(Working data begins)

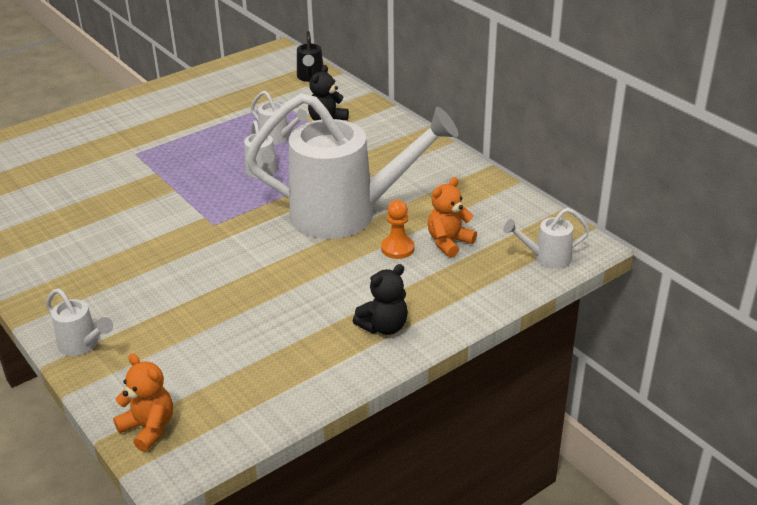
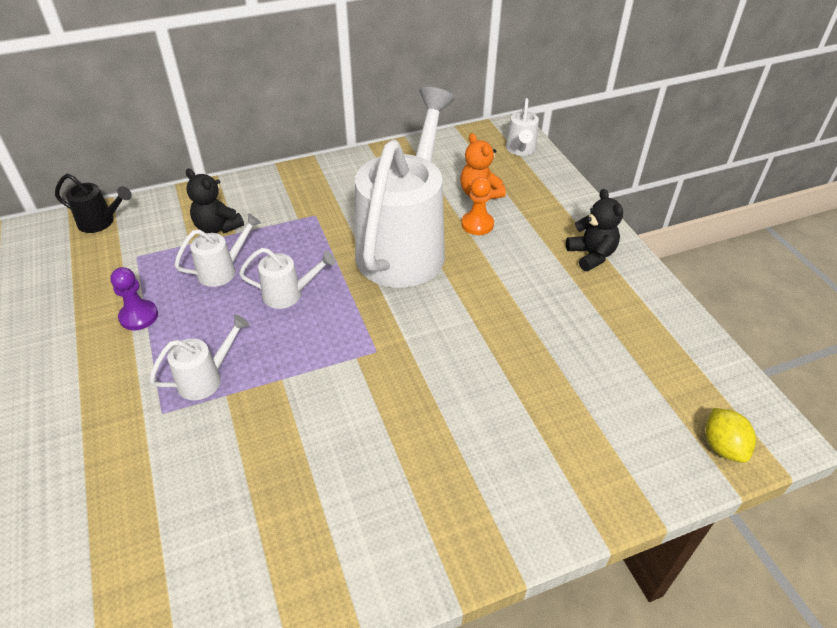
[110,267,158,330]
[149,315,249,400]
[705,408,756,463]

(Working data ends)
(Working data begins)

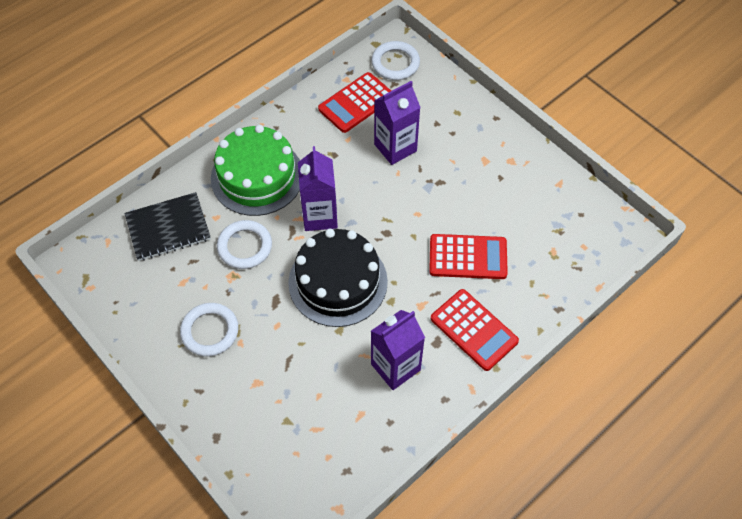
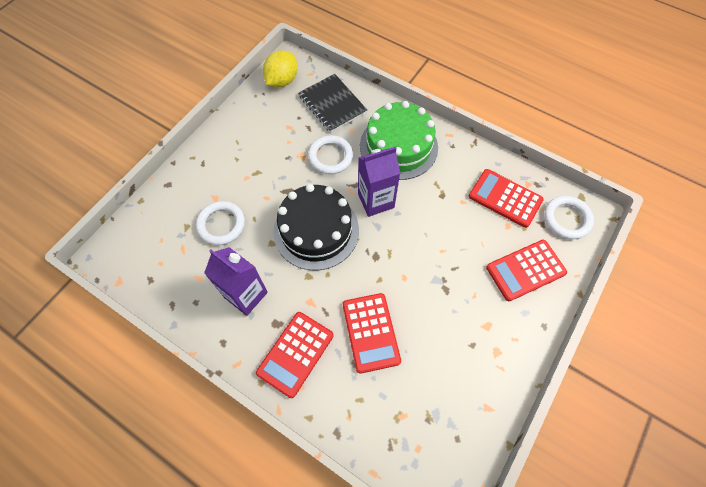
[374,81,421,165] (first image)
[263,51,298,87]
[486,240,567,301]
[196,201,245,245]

(Working data ends)

§ **Exercise goal**
Using only the entries above, output the line with "[374,81,421,165] (first image)", the line with "[196,201,245,245]", and all lines between them, exactly as they stand.

§ **Task answer**
[374,81,421,165] (first image)
[263,51,298,87]
[486,240,567,301]
[196,201,245,245]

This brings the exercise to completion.